> Exercise directions
Lines that contain "size" are to be copied from the material, every one of them.

> Record set
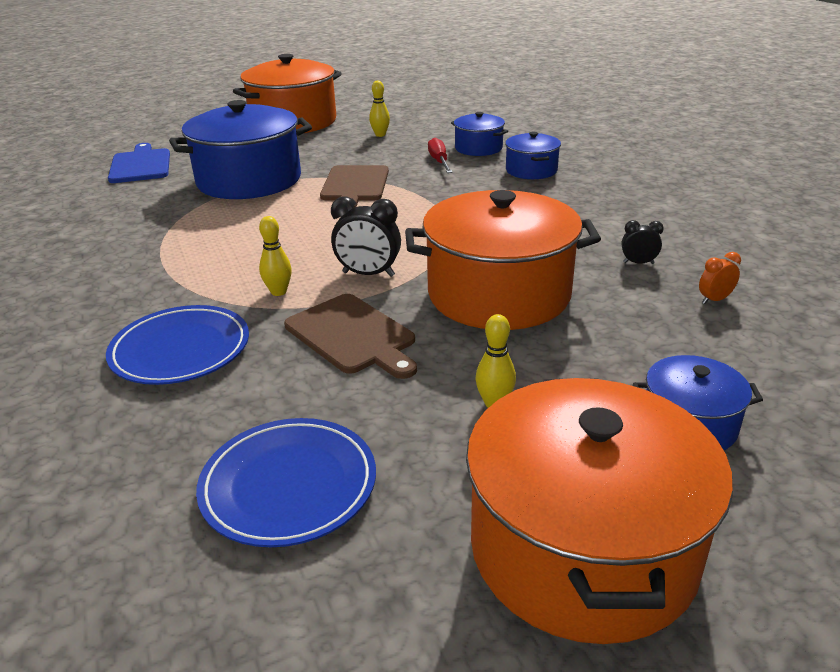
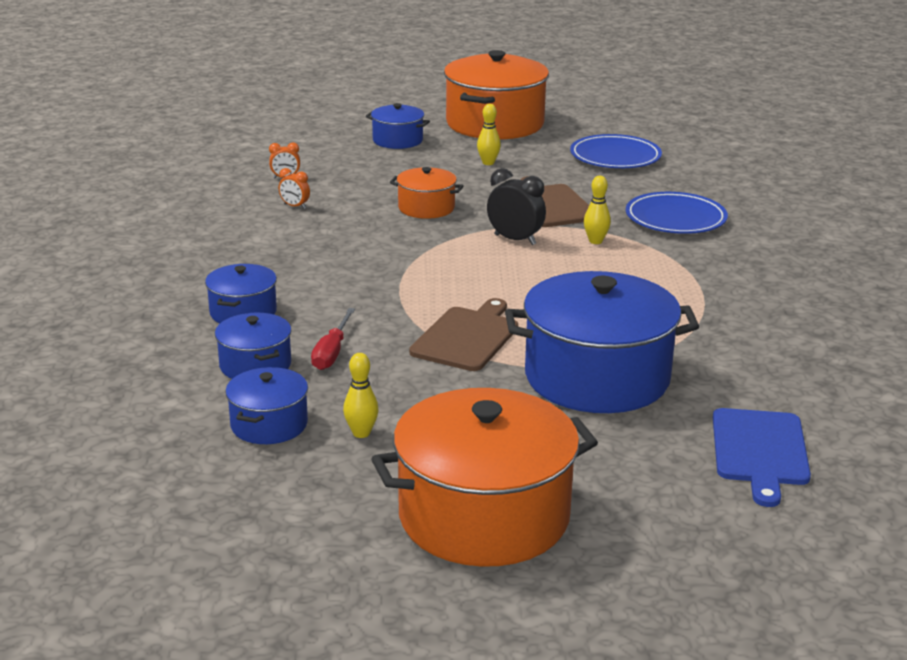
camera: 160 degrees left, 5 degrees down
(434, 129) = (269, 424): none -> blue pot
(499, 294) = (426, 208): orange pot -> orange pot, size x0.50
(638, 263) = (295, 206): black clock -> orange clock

---

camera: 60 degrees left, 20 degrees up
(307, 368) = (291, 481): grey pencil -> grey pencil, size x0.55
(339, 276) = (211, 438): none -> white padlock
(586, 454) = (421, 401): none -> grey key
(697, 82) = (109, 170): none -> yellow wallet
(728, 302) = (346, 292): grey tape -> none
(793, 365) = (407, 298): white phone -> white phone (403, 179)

==

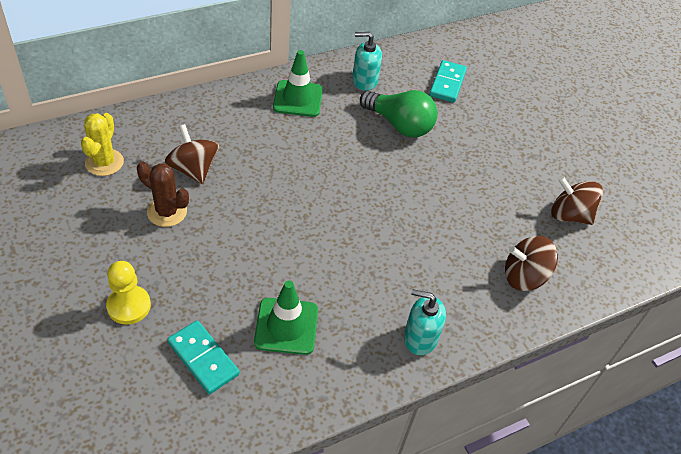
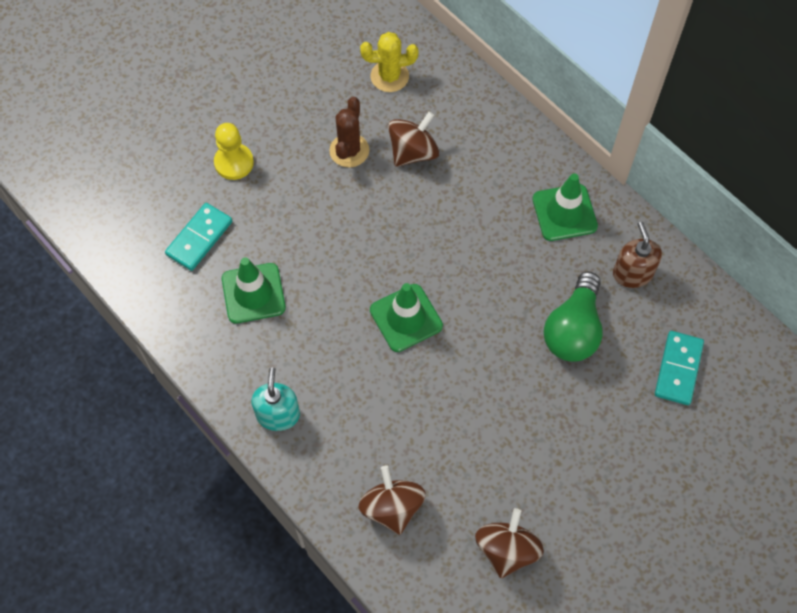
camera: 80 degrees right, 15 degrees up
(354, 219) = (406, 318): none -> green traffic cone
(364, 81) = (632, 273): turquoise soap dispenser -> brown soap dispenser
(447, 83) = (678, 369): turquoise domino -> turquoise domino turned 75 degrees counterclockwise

> Result for this exercise
(499, 294) = (426, 208): orange pot -> orange pot, size x0.50
(307, 368) = (291, 481): grey pencil -> grey pencil, size x0.55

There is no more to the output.